_Task brief_: When you copy the material below, keep every line exact and omit the pictures.

Material supplied Start Marker

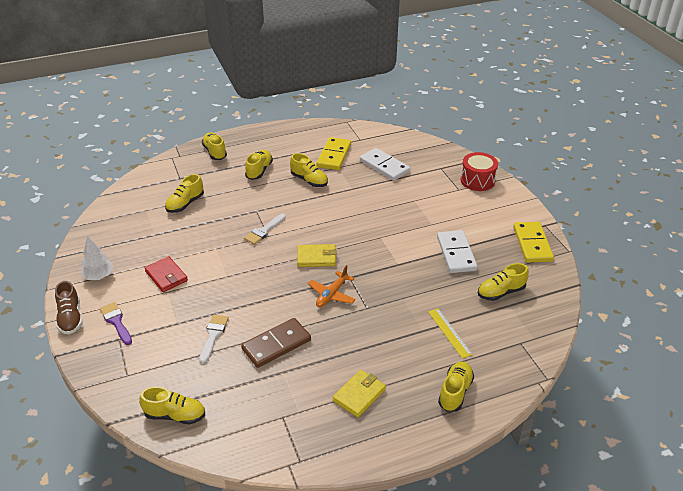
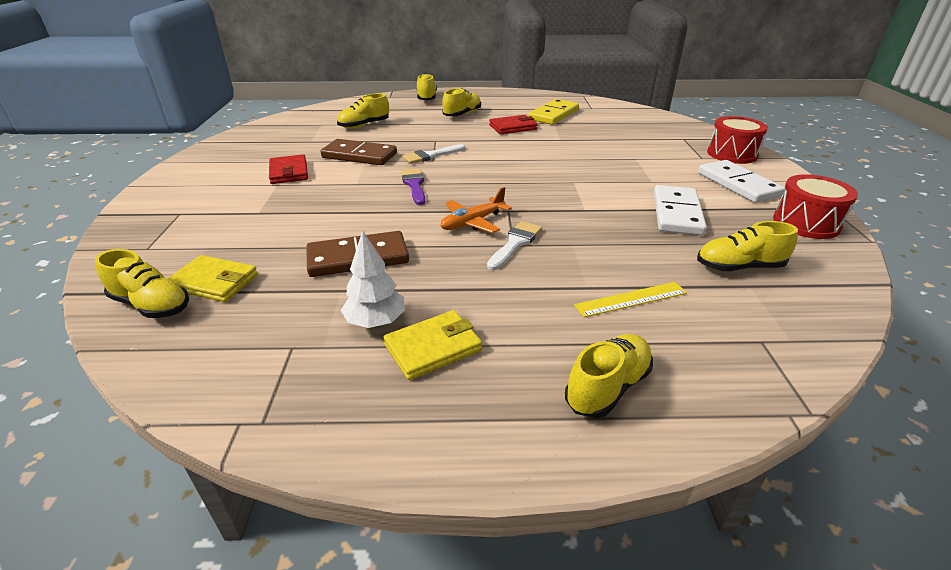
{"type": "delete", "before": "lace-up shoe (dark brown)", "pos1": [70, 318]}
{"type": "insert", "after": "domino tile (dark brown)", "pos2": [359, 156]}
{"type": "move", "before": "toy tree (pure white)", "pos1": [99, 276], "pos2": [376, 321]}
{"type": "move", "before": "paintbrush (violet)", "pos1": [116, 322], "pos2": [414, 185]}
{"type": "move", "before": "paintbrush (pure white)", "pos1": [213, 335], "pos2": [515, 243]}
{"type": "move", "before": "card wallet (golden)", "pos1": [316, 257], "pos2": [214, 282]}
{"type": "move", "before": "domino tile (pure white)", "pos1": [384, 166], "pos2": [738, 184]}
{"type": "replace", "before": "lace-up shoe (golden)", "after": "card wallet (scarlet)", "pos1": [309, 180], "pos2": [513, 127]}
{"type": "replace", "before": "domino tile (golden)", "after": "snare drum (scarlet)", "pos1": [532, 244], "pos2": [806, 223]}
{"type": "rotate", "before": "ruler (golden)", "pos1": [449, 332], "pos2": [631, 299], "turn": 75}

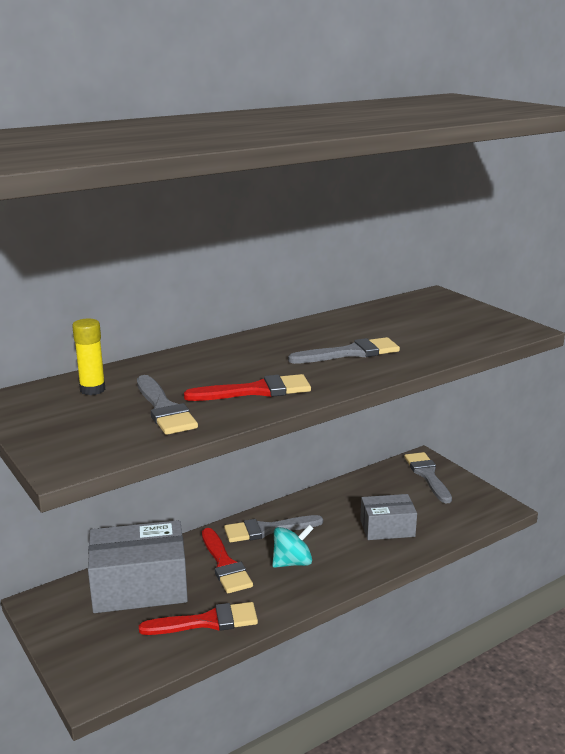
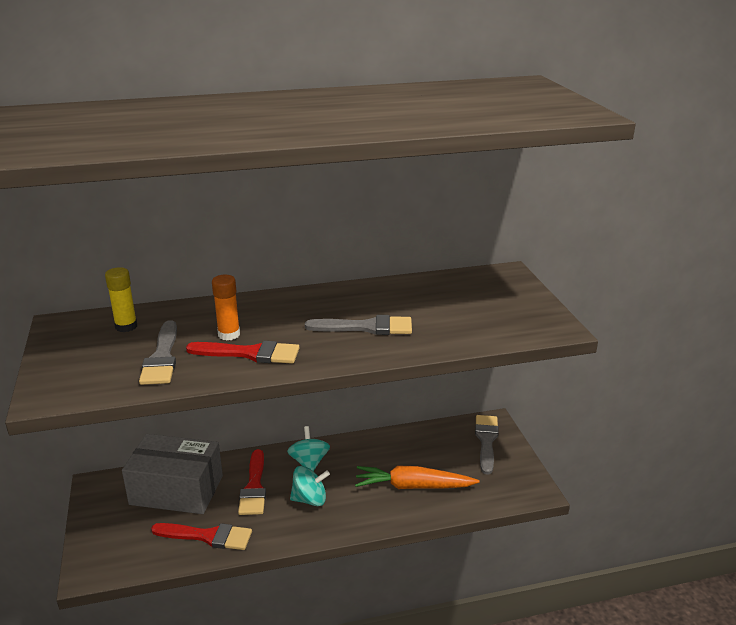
{"type": "insert", "after": "stick of glue (orange)", "pos2": [229, 334]}
{"type": "replace", "before": "paintbrush (grey)", "after": "toy top (aqua)", "pos1": [267, 530], "pos2": [309, 462]}
{"type": "replace", "before": "package (grey)", "after": "carrot (orange)", "pos1": [387, 528], "pos2": [413, 486]}

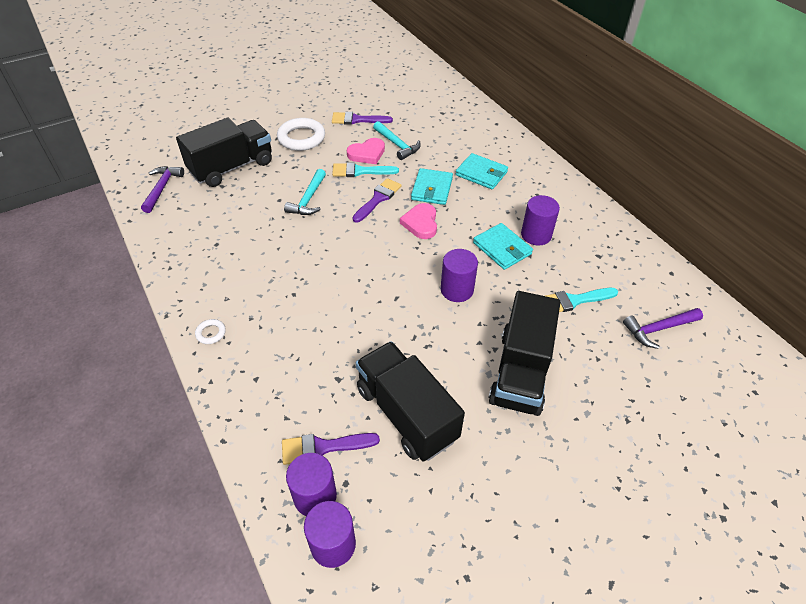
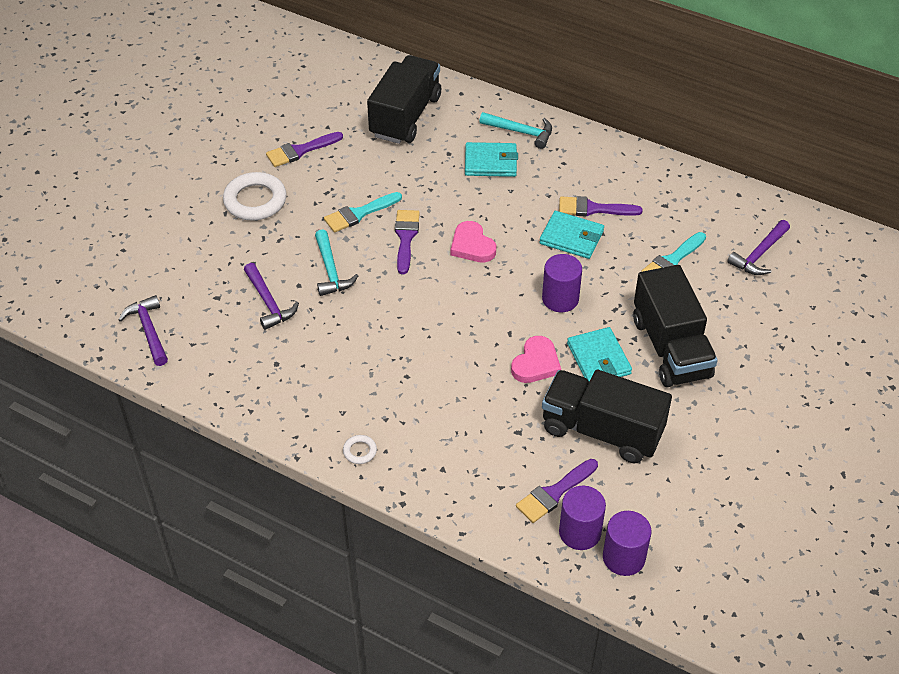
{"type": "insert", "after": "carpenter's hammer (violet)", "pos2": [269, 303]}
{"type": "move", "before": "truck (ebony)", "pos1": [232, 167], "pos2": [405, 116]}
{"type": "move", "before": "heart (pink)", "pos1": [367, 153], "pos2": [536, 363]}
{"type": "move", "before": "carpenter's hammer (aqua)", "pos1": [397, 145], "pos2": [521, 132]}
{"type": "move", "before": "card wallet (aqua)", "pos1": [432, 189], "pos2": [599, 359]}
{"type": "replace", "before": "solid cylinder (violet)", "after": "paintbrush (violet)", "pos1": [536, 235], "pos2": [593, 209]}

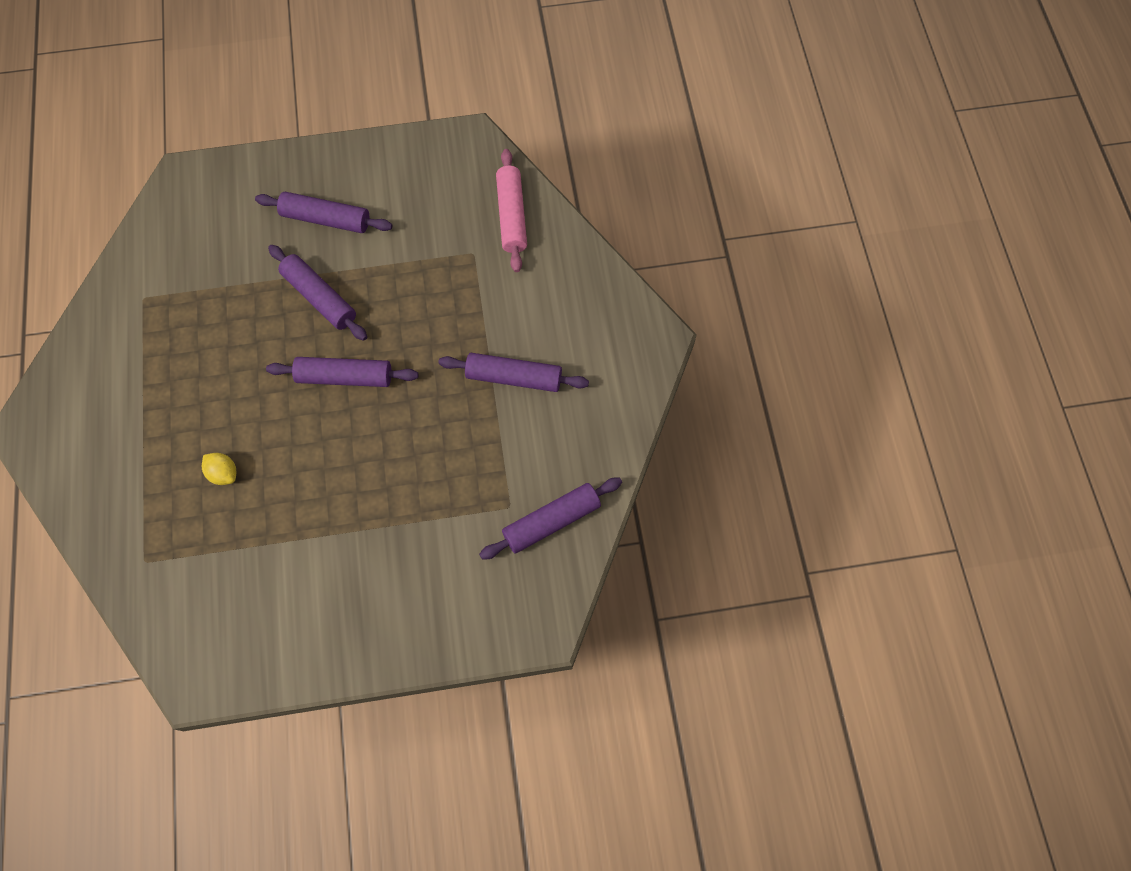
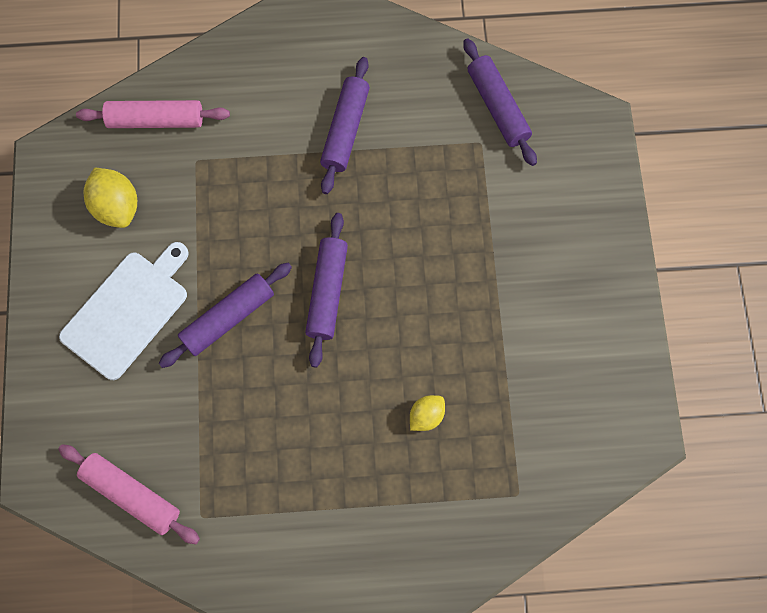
{"type": "insert", "after": "dough roller (pink)", "pos2": [132, 494]}
{"type": "insert", "after": "toy lemon (golden)", "pos2": [117, 207]}
{"type": "replace", "before": "dough roller (violet)", "after": "chopping board (pure white)", "pos1": [326, 219], "pos2": [128, 311]}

Material supplied End Marker

_Exercise solution_:
{"type": "delete", "before": "lace-up shoe (dark brown)", "pos1": [70, 318]}
{"type": "insert", "after": "domino tile (dark brown)", "pos2": [359, 156]}
{"type": "move", "before": "toy tree (pure white)", "pos1": [99, 276], "pos2": [376, 321]}
{"type": "move", "before": "paintbrush (violet)", "pos1": [116, 322], "pos2": [414, 185]}
{"type": "move", "before": "paintbrush (pure white)", "pos1": [213, 335], "pos2": [515, 243]}
{"type": "move", "before": "card wallet (golden)", "pos1": [316, 257], "pos2": [214, 282]}
{"type": "move", "before": "domino tile (pure white)", "pos1": [384, 166], "pos2": [738, 184]}
{"type": "replace", "before": "lace-up shoe (golden)", "after": "card wallet (scarlet)", "pos1": [309, 180], "pos2": [513, 127]}
{"type": "replace", "before": "domino tile (golden)", "after": "snare drum (scarlet)", "pos1": [532, 244], "pos2": [806, 223]}
{"type": "rotate", "before": "ruler (golden)", "pos1": [449, 332], "pos2": [631, 299], "turn": 75}

{"type": "insert", "after": "stick of glue (orange)", "pos2": [229, 334]}
{"type": "replace", "before": "paintbrush (grey)", "after": "toy top (aqua)", "pos1": [267, 530], "pos2": [309, 462]}
{"type": "replace", "before": "package (grey)", "after": "carrot (orange)", "pos1": [387, 528], "pos2": [413, 486]}

{"type": "insert", "after": "carpenter's hammer (violet)", "pos2": [269, 303]}
{"type": "move", "before": "truck (ebony)", "pos1": [232, 167], "pos2": [405, 116]}
{"type": "move", "before": "heart (pink)", "pos1": [367, 153], "pos2": [536, 363]}
{"type": "move", "before": "carpenter's hammer (aqua)", "pos1": [397, 145], "pos2": [521, 132]}
{"type": "move", "before": "card wallet (aqua)", "pos1": [432, 189], "pos2": [599, 359]}
{"type": "replace", "before": "solid cylinder (violet)", "after": "paintbrush (violet)", "pos1": [536, 235], "pos2": [593, 209]}

{"type": "insert", "after": "dough roller (pink)", "pos2": [132, 494]}
{"type": "insert", "after": "toy lemon (golden)", "pos2": [117, 207]}
{"type": "replace", "before": "dough roller (violet)", "after": "chopping board (pure white)", "pos1": [326, 219], "pos2": [128, 311]}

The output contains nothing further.